BRIEF:
Below are the entries. Transcribe exactly the lines from the one with "black dumbbell: 3 -> 5" through the one with "turquoise house: 1 -> 0", ends included, and leave out all others.

INFORMATION GIVEN:
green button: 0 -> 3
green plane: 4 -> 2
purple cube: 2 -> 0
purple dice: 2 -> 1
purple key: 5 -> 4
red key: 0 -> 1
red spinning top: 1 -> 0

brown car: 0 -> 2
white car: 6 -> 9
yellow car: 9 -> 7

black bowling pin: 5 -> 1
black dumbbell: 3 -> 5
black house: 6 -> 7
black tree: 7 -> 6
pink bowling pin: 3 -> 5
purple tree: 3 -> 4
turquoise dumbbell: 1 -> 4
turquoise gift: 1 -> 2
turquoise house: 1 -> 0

==

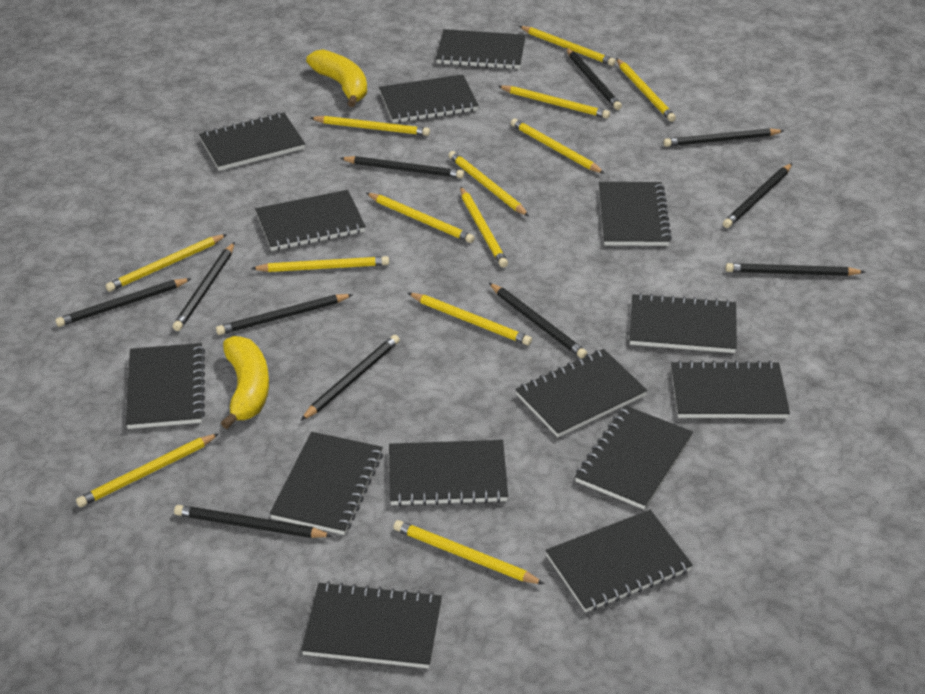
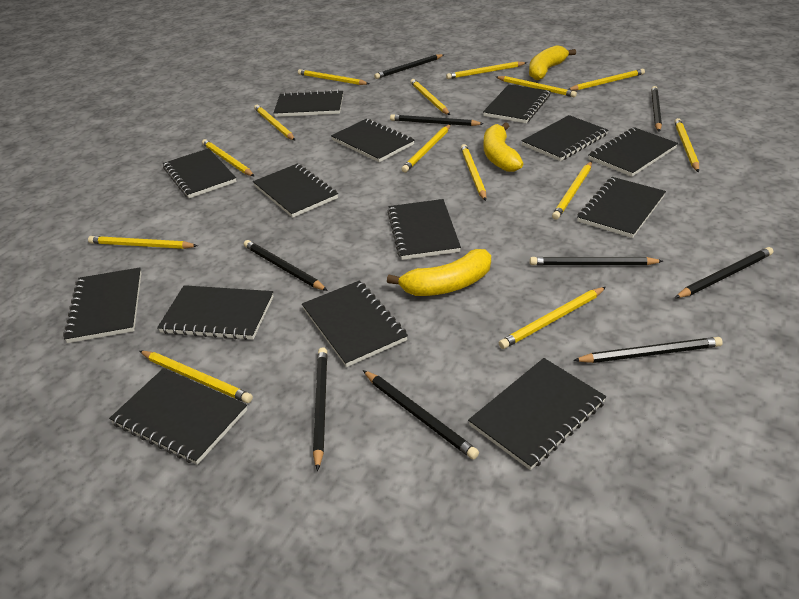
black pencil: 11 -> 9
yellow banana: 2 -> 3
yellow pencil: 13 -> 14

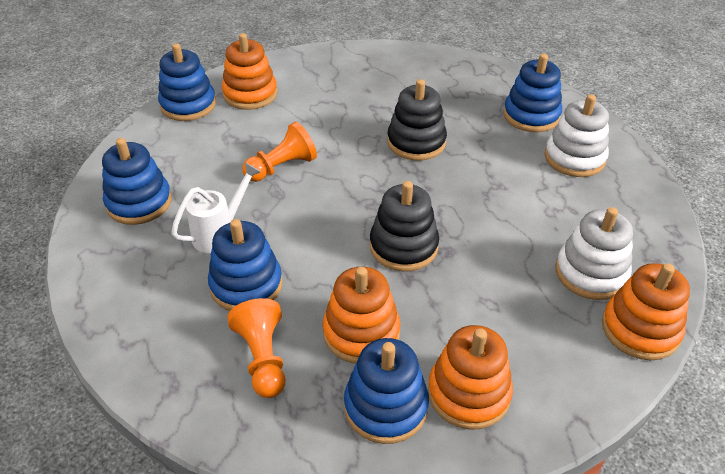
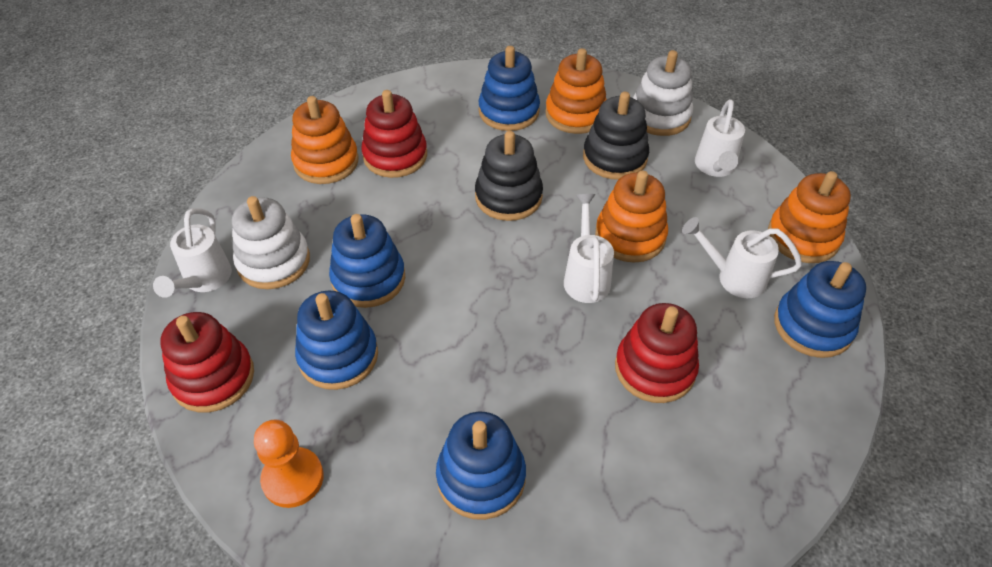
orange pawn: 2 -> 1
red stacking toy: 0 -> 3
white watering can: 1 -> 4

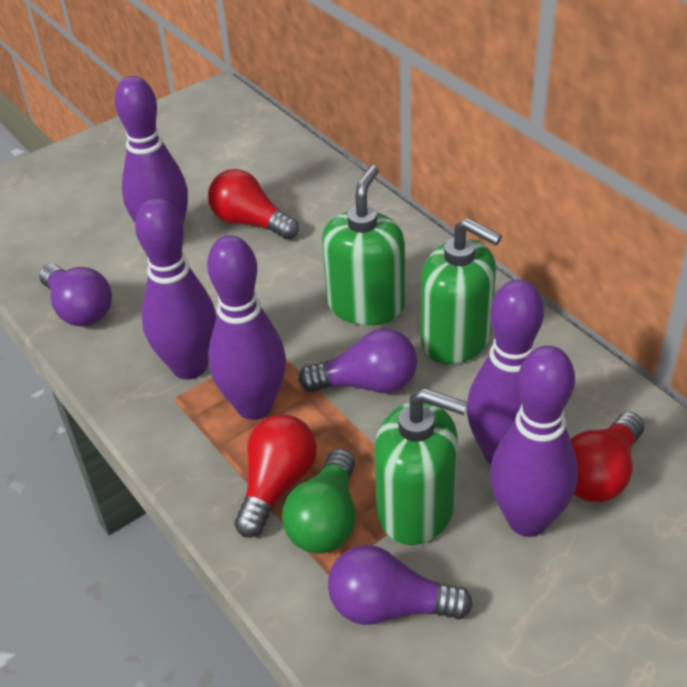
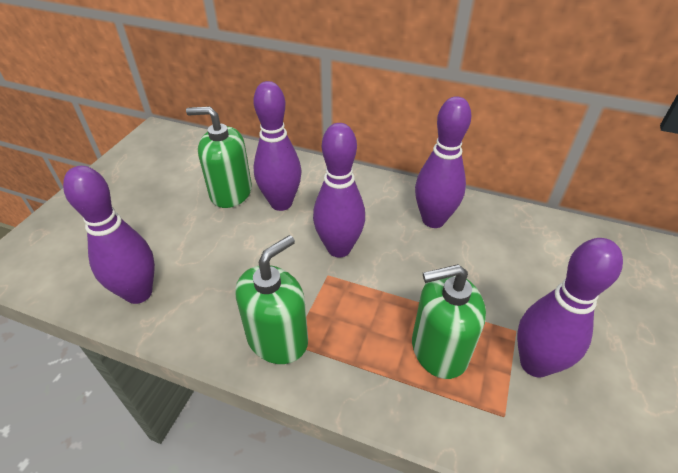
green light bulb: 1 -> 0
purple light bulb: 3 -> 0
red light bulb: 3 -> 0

WRITTEN ANSWER:
black dumbbell: 3 -> 5
black house: 6 -> 7
black tree: 7 -> 6
pink bowling pin: 3 -> 5
purple tree: 3 -> 4
turquoise dumbbell: 1 -> 4
turquoise gift: 1 -> 2
turquoise house: 1 -> 0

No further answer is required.